---- Data records

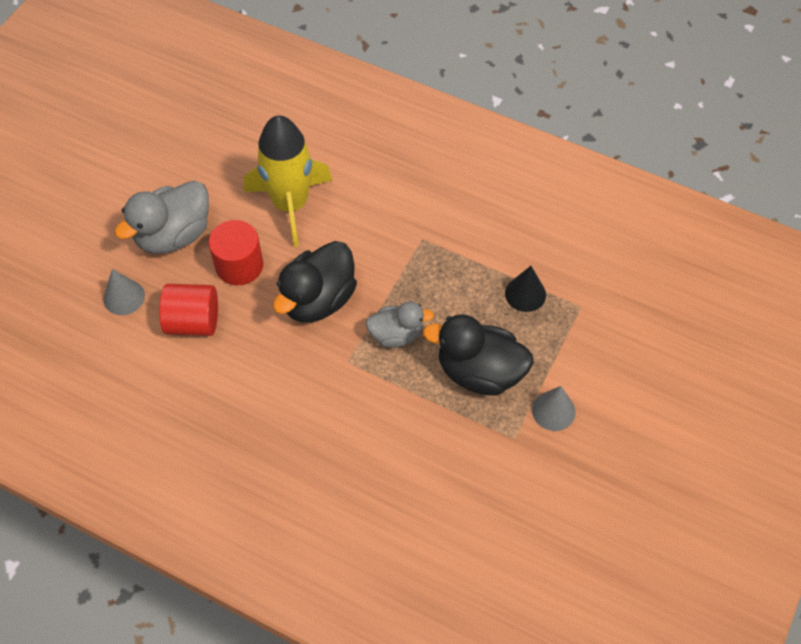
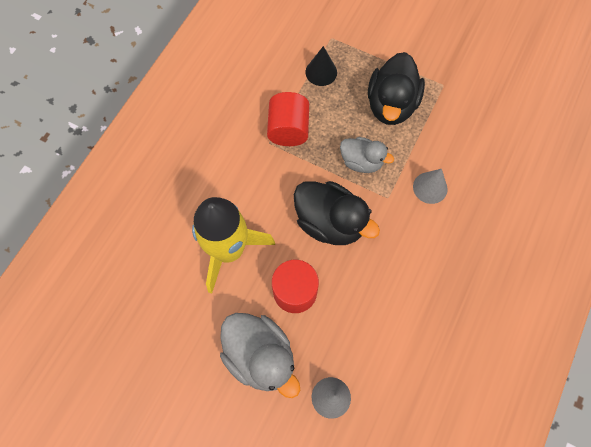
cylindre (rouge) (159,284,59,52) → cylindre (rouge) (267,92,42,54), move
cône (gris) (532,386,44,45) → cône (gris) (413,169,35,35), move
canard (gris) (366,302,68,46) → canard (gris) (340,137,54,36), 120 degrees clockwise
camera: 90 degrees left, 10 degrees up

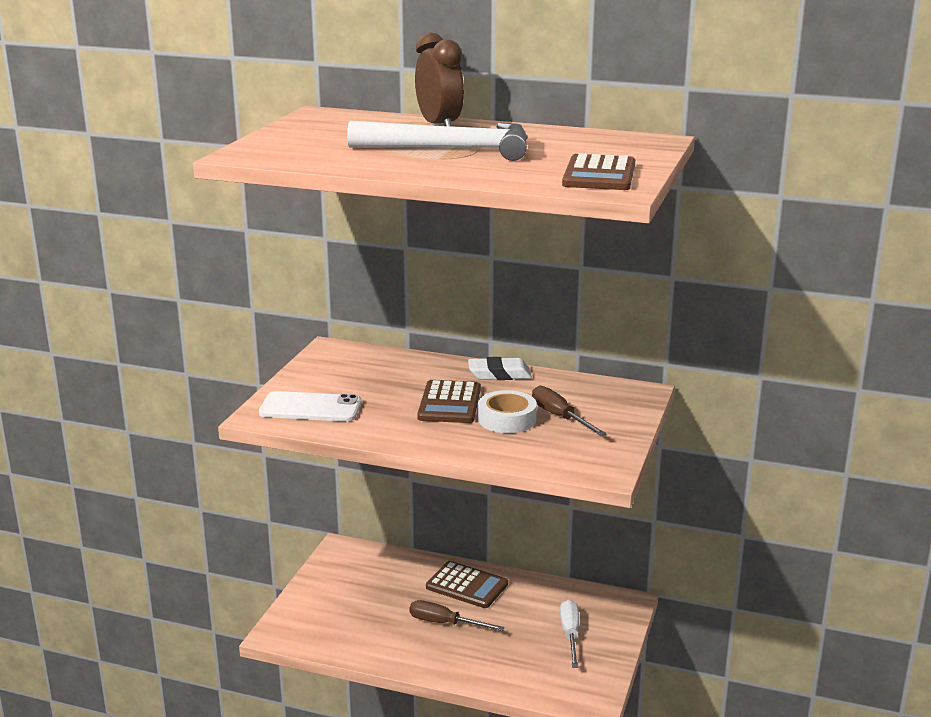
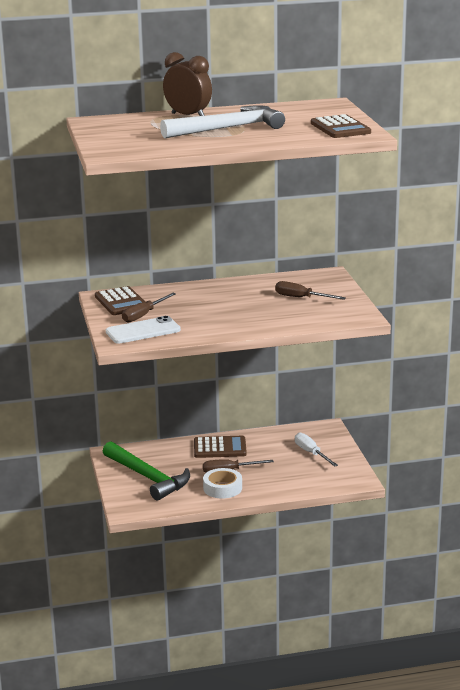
gomme (blanc) (468,357,64,23) → -
- → marteau (vert) (102,441,88,60)
- → tournevis (marron) (122,293,54,30)
calculatrice (marron) (417,380,64,43) → calculatrice (marron) (95,286,51,29), move
ruban adhésif (blanc) (478,390,59,43) → ruban adhésif (blanc) (203,468,39,31), move
camera: 30 degrees left, 0 degrees up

--------

Work order:
Your answer should be every line above, written out exactly, with no pictures.

Answer box:
cylindre (rouge) (159,284,59,52) → cylindre (rouge) (267,92,42,54), move
cône (gris) (532,386,44,45) → cône (gris) (413,169,35,35), move
canard (gris) (366,302,68,46) → canard (gris) (340,137,54,36), 120 degrees clockwise
camera: 90 degrees left, 10 degrees up

gomme (blanc) (468,357,64,23) → -
- → marteau (vert) (102,441,88,60)
- → tournevis (marron) (122,293,54,30)
calculatrice (marron) (417,380,64,43) → calculatrice (marron) (95,286,51,29), move
ruban adhésif (blanc) (478,390,59,43) → ruban adhésif (blanc) (203,468,39,31), move
camera: 30 degrees left, 0 degrees up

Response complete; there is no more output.